◆ WHAT TO WORK ON
Below are the records; output them exactly from the first line through the line with "red star: (18, 221) -> (26, 205), moved", stopping there.

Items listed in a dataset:
------------------------
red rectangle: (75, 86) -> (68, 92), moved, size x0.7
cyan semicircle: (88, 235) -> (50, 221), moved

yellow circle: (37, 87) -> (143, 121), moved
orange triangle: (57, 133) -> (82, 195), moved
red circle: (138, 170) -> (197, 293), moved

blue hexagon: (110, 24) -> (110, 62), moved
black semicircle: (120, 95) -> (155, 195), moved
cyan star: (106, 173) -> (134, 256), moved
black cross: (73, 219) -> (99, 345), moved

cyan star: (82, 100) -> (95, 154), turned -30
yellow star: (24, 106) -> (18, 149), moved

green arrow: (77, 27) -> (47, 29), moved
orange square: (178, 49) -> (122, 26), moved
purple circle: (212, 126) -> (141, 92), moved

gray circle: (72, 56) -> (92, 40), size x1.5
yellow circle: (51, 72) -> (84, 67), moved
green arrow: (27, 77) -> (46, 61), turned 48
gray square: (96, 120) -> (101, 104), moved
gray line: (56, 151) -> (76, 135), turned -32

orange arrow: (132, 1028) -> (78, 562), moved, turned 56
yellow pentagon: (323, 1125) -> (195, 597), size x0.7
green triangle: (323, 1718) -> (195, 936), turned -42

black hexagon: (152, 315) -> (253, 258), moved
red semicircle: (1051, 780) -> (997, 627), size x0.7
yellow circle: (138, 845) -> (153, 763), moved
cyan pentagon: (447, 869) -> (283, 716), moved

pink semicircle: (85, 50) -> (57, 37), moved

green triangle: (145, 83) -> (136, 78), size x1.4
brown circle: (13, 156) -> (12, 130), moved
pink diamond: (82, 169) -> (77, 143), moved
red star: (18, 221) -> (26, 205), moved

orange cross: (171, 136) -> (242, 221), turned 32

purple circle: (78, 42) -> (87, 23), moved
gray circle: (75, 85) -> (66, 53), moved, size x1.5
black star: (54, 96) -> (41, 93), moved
------------------------
◆ EXERCISE ANSWER
red rectangle: (75, 86) -> (68, 92), moved, size x0.7
cyan semicircle: (88, 235) -> (50, 221), moved

yellow circle: (37, 87) -> (143, 121), moved
orange triangle: (57, 133) -> (82, 195), moved
red circle: (138, 170) -> (197, 293), moved

blue hexagon: (110, 24) -> (110, 62), moved
black semicircle: (120, 95) -> (155, 195), moved
cyan star: (106, 173) -> (134, 256), moved
black cross: (73, 219) -> (99, 345), moved

cyan star: (82, 100) -> (95, 154), turned -30
yellow star: (24, 106) -> (18, 149), moved

green arrow: (77, 27) -> (47, 29), moved
orange square: (178, 49) -> (122, 26), moved
purple circle: (212, 126) -> (141, 92), moved

gray circle: (72, 56) -> (92, 40), size x1.5
yellow circle: (51, 72) -> (84, 67), moved
green arrow: (27, 77) -> (46, 61), turned 48
gray square: (96, 120) -> (101, 104), moved
gray line: (56, 151) -> (76, 135), turned -32

orange arrow: (132, 1028) -> (78, 562), moved, turned 56
yellow pentagon: (323, 1125) -> (195, 597), size x0.7
green triangle: (323, 1718) -> (195, 936), turned -42

black hexagon: (152, 315) -> (253, 258), moved
red semicircle: (1051, 780) -> (997, 627), size x0.7
yellow circle: (138, 845) -> (153, 763), moved
cyan pentagon: (447, 869) -> (283, 716), moved

pink semicircle: (85, 50) -> (57, 37), moved

green triangle: (145, 83) -> (136, 78), size x1.4
brown circle: (13, 156) -> (12, 130), moved
pink diamond: (82, 169) -> (77, 143), moved
red star: (18, 221) -> (26, 205), moved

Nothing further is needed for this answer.